◆ Data provided ◆
-------
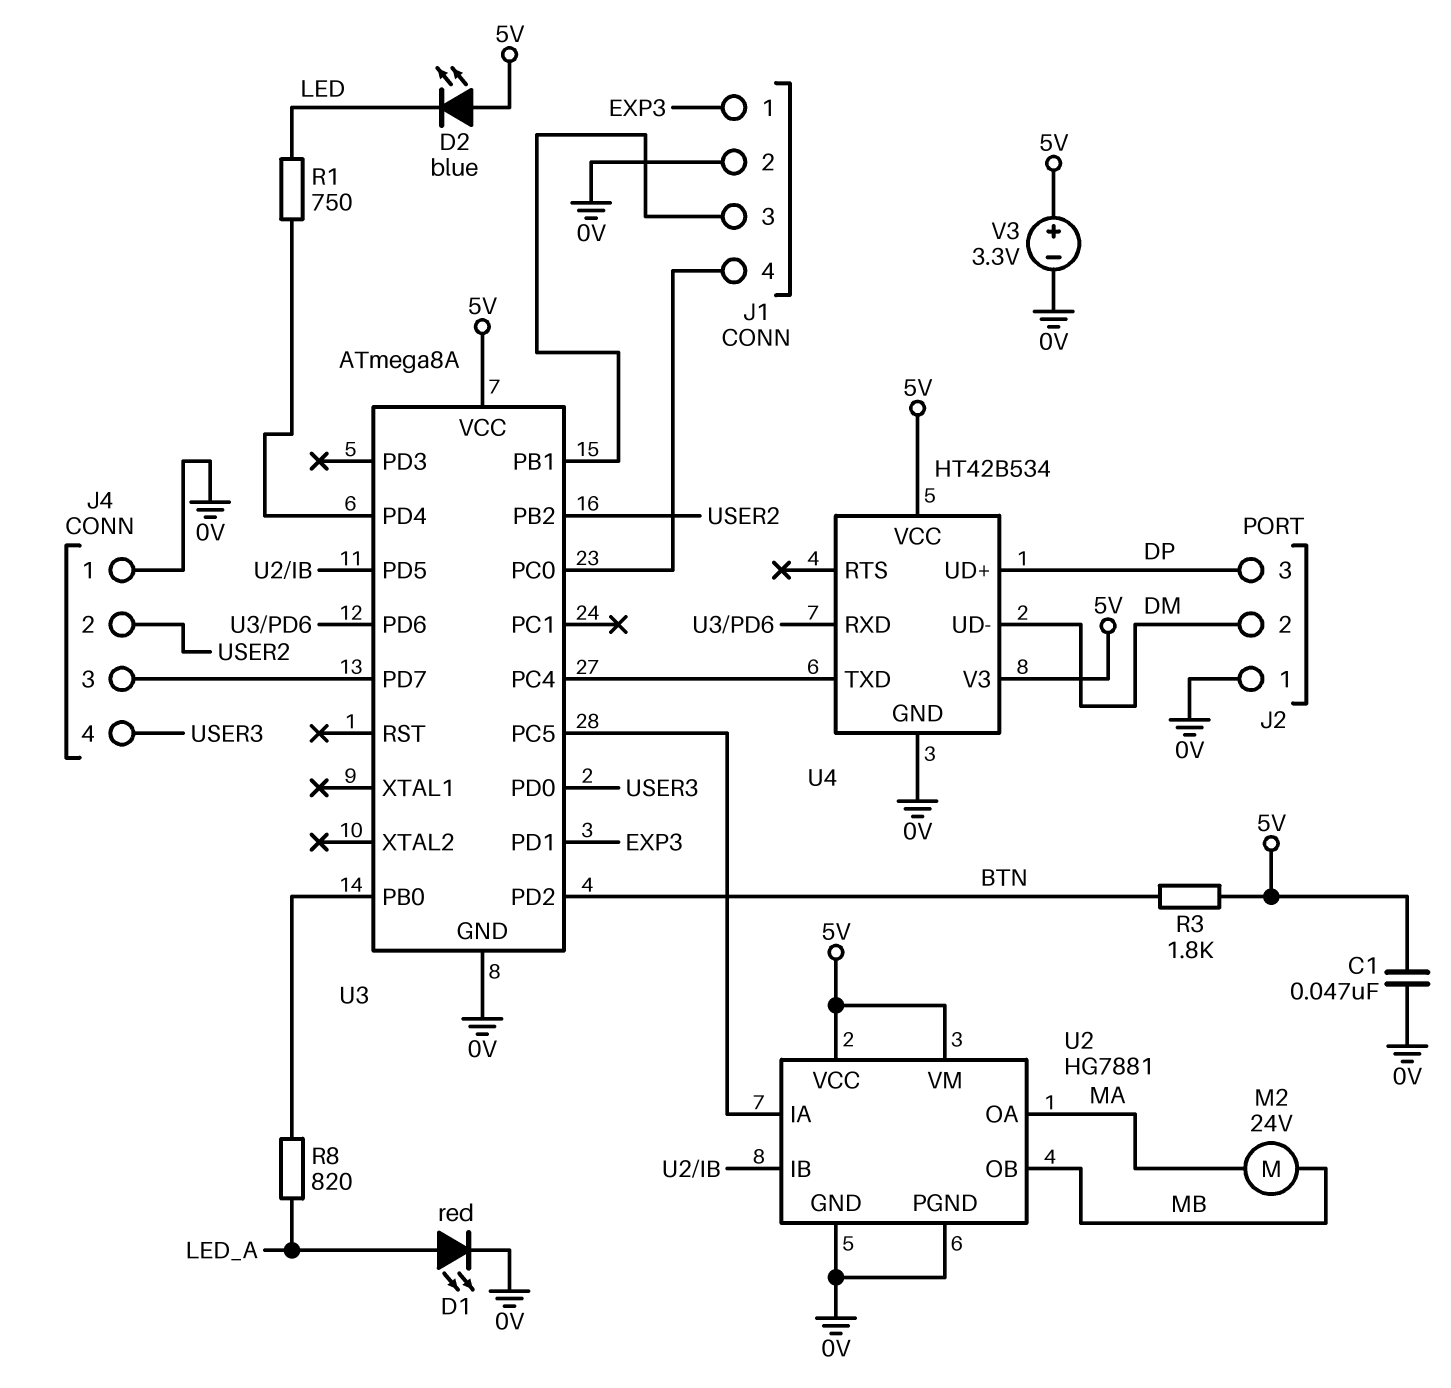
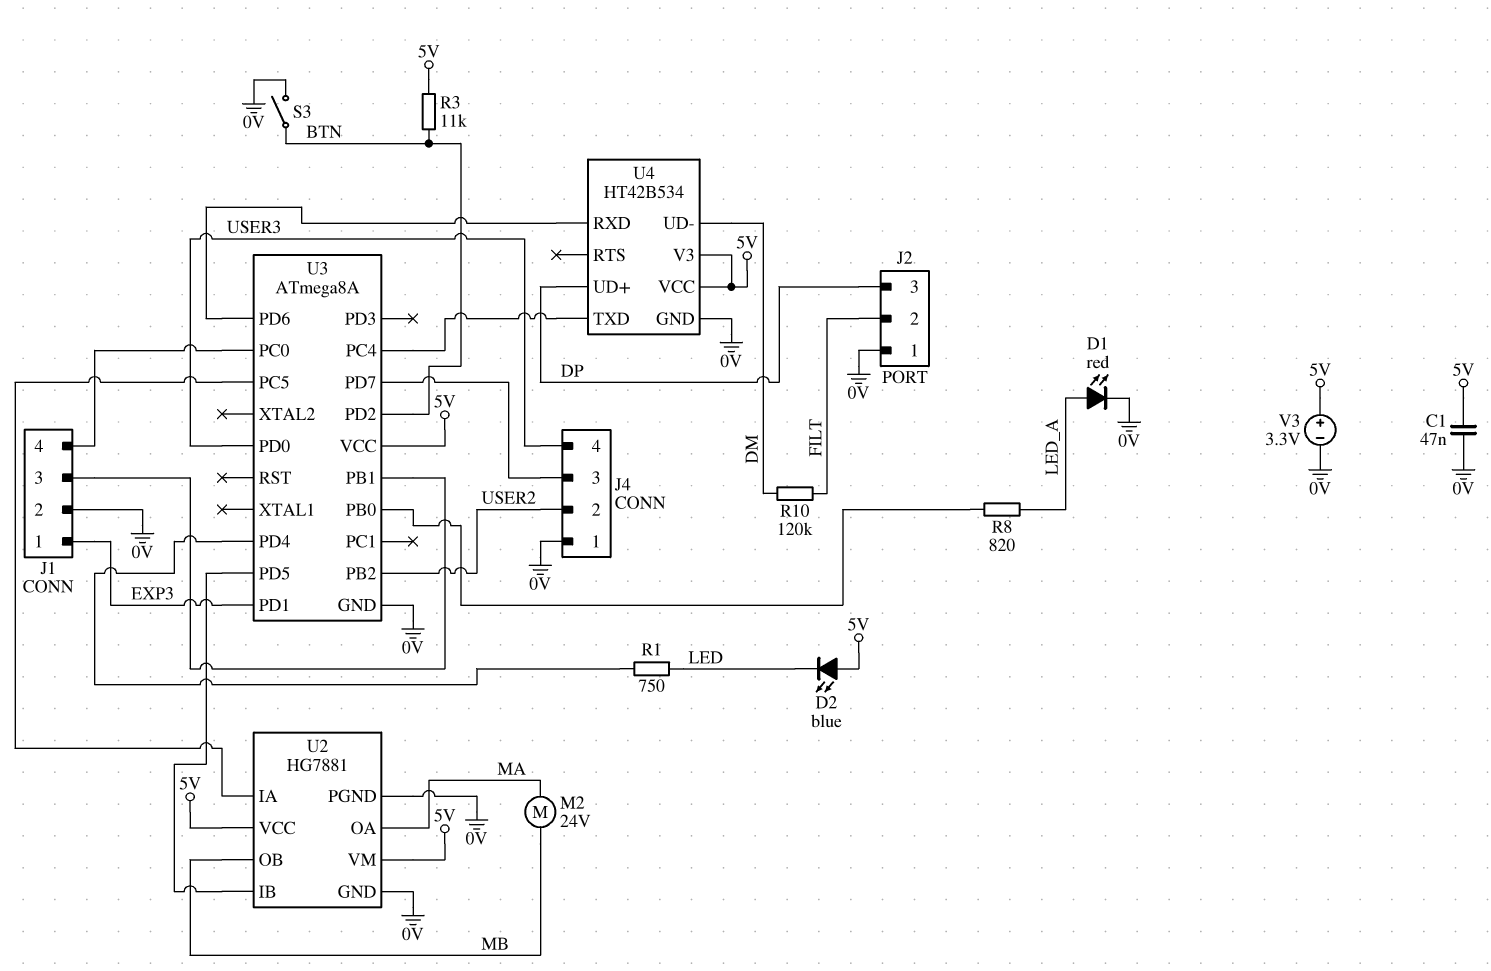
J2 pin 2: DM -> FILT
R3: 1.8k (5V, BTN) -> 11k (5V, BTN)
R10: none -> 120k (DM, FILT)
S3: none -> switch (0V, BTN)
-------
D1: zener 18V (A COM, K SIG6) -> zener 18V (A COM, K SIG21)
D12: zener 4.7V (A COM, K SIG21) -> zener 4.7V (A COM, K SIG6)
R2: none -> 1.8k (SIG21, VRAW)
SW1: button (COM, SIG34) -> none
-------
◆ Problem ◆
Print exactly the lines above, between the one holding "D1: zener 18V" and the one holding "SW1: button (COM, SIG34) -> none", inclusive, and nothing besides.

◆ Exercise solution ◆
D1: zener 18V (A COM, K SIG6) -> zener 18V (A COM, K SIG21)
D12: zener 4.7V (A COM, K SIG21) -> zener 4.7V (A COM, K SIG6)
R2: none -> 1.8k (SIG21, VRAW)
SW1: button (COM, SIG34) -> none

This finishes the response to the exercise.